* Start *

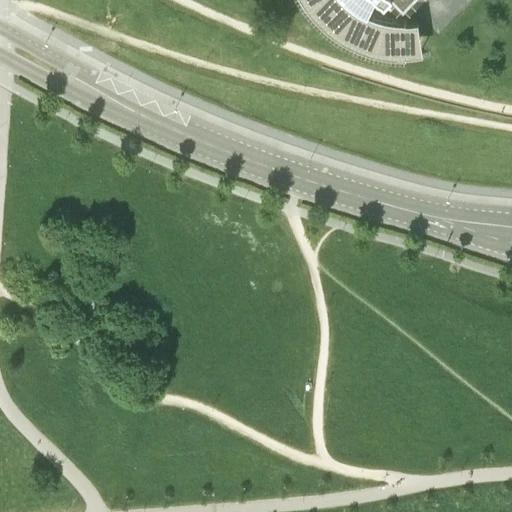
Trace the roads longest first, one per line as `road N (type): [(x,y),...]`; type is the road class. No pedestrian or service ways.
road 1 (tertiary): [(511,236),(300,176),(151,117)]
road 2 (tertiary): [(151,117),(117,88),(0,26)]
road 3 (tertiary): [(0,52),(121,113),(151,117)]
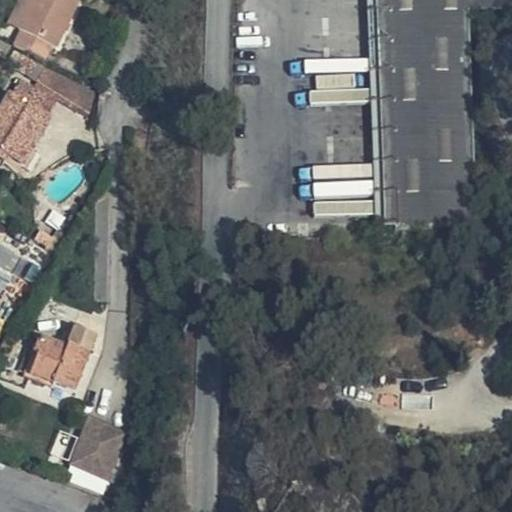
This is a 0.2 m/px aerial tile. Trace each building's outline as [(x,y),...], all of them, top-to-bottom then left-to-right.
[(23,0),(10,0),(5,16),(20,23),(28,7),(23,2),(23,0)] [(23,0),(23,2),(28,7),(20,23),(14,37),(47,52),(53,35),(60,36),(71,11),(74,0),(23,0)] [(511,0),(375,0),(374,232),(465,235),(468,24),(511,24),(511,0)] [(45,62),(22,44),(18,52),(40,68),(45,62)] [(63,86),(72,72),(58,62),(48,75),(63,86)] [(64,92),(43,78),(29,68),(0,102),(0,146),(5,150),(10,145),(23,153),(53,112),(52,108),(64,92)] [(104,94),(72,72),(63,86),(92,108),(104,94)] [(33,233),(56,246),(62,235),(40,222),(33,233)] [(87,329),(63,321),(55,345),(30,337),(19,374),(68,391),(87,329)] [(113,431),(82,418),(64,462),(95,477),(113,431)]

* End *
* Start *

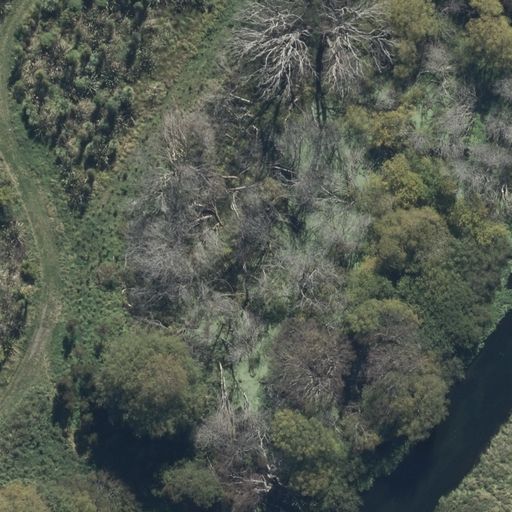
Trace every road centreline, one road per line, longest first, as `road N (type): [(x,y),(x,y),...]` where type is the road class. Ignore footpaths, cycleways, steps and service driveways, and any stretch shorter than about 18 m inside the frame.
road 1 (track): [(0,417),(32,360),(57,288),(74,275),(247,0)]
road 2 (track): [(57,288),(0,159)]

* End *
* Start *

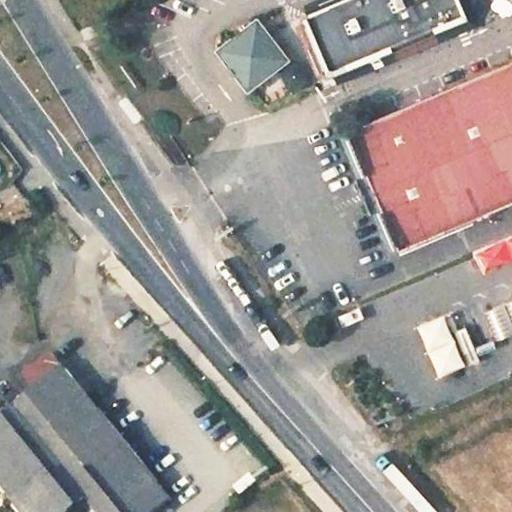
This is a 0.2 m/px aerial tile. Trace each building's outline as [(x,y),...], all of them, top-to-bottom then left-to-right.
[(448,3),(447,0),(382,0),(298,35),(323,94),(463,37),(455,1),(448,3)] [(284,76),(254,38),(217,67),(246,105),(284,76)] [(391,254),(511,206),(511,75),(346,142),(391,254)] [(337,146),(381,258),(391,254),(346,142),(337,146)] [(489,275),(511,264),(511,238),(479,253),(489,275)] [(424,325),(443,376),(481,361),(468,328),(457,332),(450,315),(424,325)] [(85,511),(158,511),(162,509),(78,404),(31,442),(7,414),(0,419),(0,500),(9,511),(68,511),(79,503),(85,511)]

* End *

What is being asked ::
Turn the part of the material that opens with the line containing "Trace every road" and closes with the line containing "road 2 (track): [(57,288),(0,159)]" into a numbered list, one item per line, leaving out any blank lines.

Right answer ::
1. Trace every road centreline, one road per line, longest first, as `road N (type): [(x,y),(x,y),...]` where type is the road class. Ignore footpaths, cycleways, steps and service driveways, and any stretch shorter than about 18 m inside the frame.
2. road 1 (track): [(0,417),(32,360),(57,288),(74,275),(247,0)]
3. road 2 (track): [(57,288),(0,159)]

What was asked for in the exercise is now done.